* _Problem_: Omit all pictures and give the records below again exactly as written.
[Supplied material Boundary: Start]
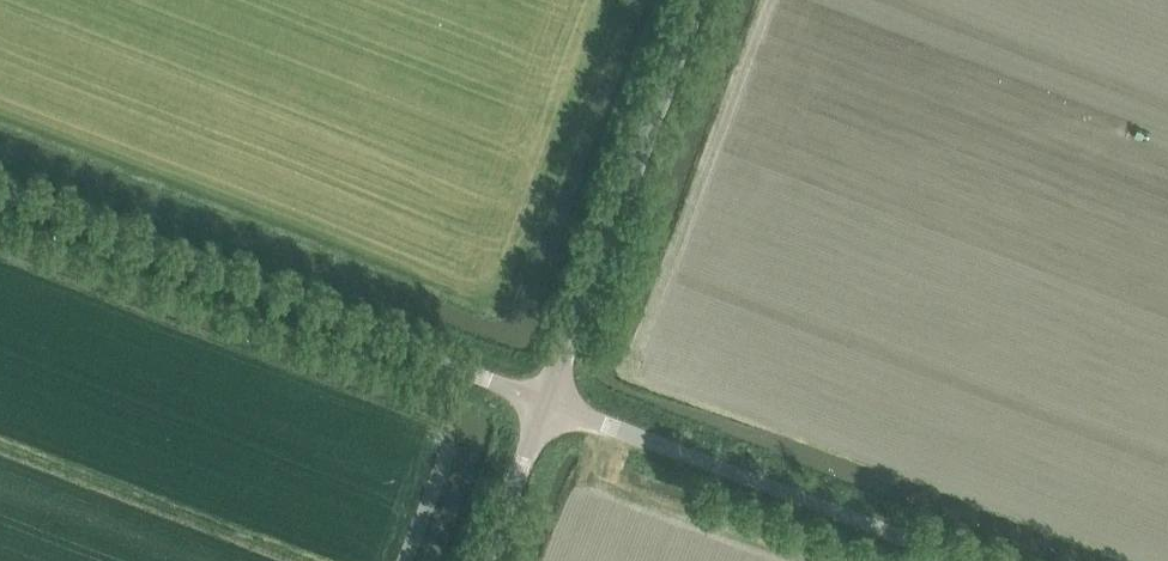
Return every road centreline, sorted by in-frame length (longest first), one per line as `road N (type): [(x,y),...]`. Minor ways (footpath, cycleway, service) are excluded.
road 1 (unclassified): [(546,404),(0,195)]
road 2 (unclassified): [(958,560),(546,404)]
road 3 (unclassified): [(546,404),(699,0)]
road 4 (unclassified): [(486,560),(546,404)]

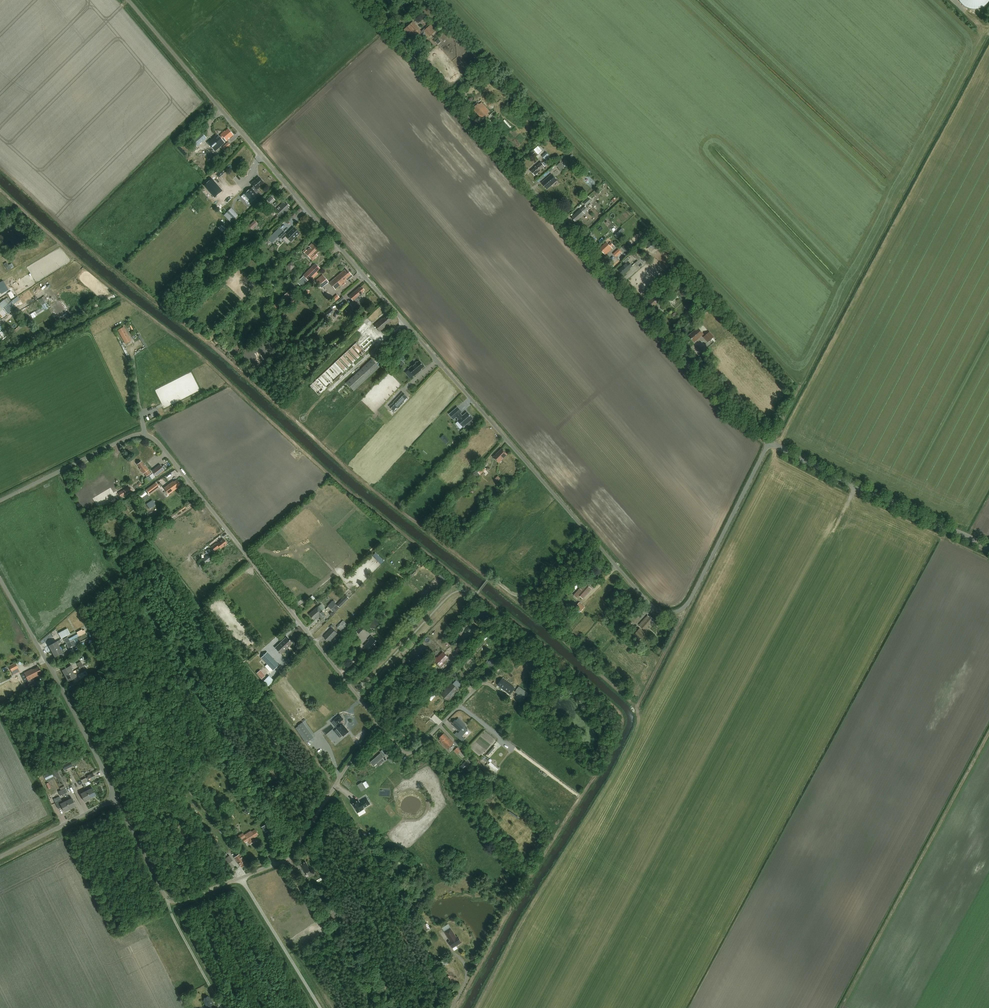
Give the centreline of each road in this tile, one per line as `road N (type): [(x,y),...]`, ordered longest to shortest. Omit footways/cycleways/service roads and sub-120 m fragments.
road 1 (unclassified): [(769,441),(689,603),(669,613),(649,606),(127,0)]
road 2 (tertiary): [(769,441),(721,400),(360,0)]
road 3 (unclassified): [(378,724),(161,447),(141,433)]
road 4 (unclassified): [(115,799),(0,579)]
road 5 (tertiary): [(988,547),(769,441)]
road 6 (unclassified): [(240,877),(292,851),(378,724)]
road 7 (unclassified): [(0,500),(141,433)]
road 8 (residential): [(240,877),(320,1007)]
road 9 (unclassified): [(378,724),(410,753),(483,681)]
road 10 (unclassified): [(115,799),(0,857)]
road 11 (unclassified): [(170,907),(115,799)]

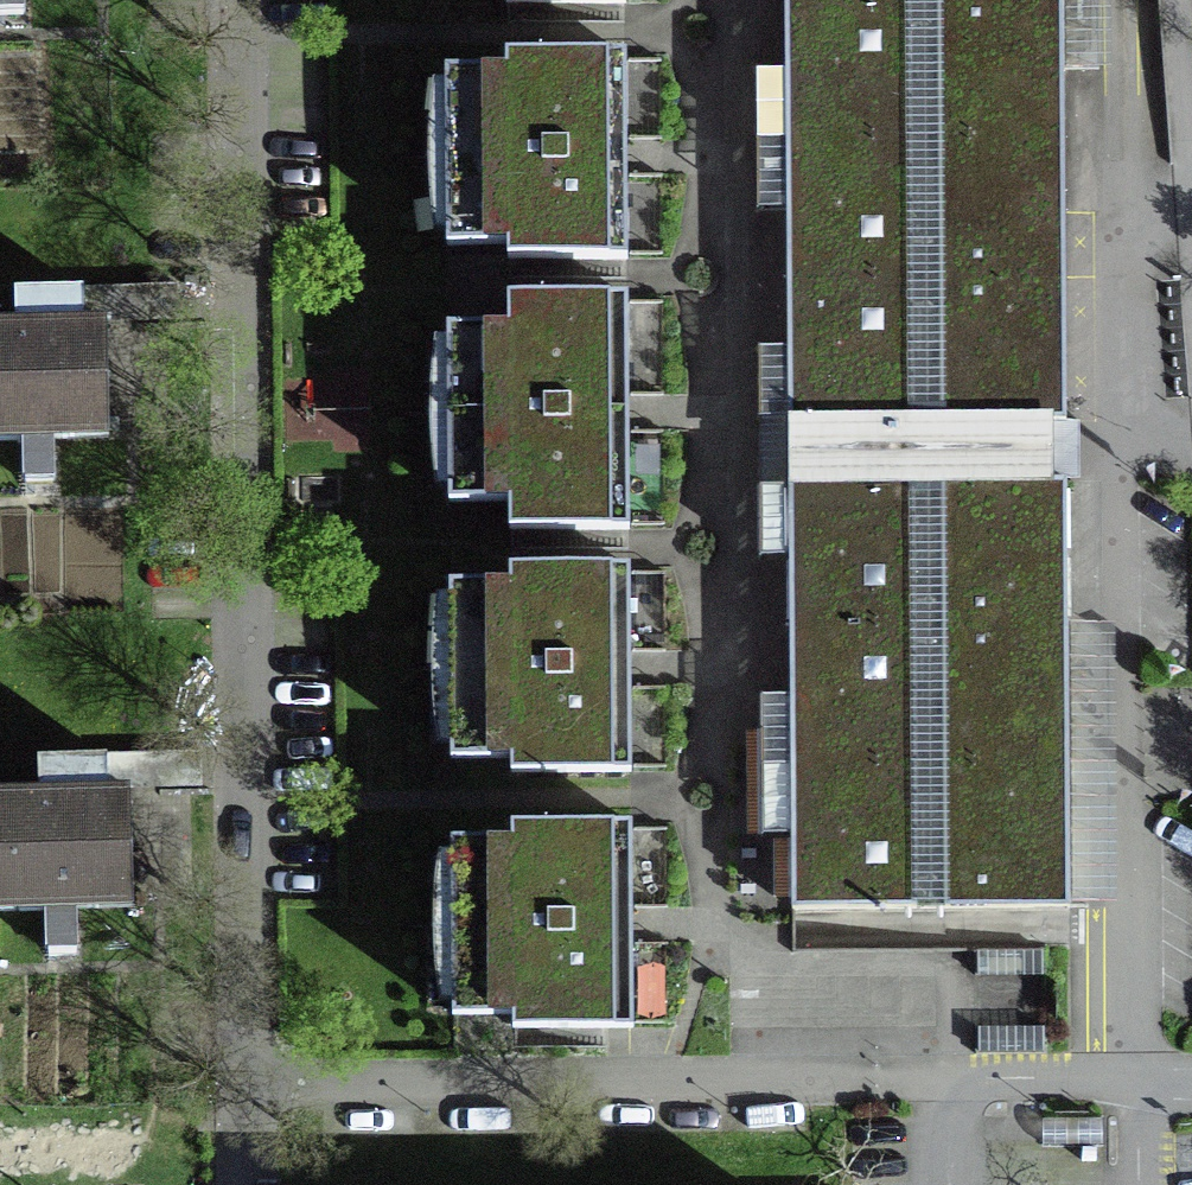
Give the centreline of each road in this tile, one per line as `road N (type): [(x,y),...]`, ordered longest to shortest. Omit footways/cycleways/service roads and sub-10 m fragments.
[Supplied material Boundary: End]
* _Problem solution_:
Return every road centreline, sorted by in-frame length (longest first), one per line as `road N (type): [(x,y),...]`. Minor ways (footpath, cycleway, service) are excluded.
road 1 (unclassified): [(546,404),(0,195)]
road 2 (unclassified): [(958,560),(546,404)]
road 3 (unclassified): [(546,404),(699,0)]
road 4 (unclassified): [(486,560),(546,404)]

Give the centreline of each road in this tile, one per line as `road N (type): [(x,y),...]`, ordered longest to shortest. Omit footways/cycleways/service roads and sub-120 m fragments.
road 1 (unclassified): [(769,441),(689,603),(669,613),(649,606),(127,0)]
road 2 (tertiary): [(769,441),(721,400),(360,0)]
road 3 (unclassified): [(378,724),(161,447),(141,433)]
road 4 (unclassified): [(115,799),(0,579)]
road 5 (tertiary): [(988,547),(769,441)]
road 6 (unclassified): [(240,877),(292,851),(378,724)]
road 7 (unclassified): [(0,500),(141,433)]
road 8 (residential): [(240,877),(320,1007)]
road 9 (unclassified): [(378,724),(410,753),(483,681)]
road 10 (unclassified): [(115,799),(0,857)]
road 11 (unclassified): [(170,907),(115,799)]

Give the centreline of each road in this tile, one per line as `road N (type): [(x,y),...]`, ordered longest to shortest. Omit footways/cycleways/service roads and sub-10 m fragments.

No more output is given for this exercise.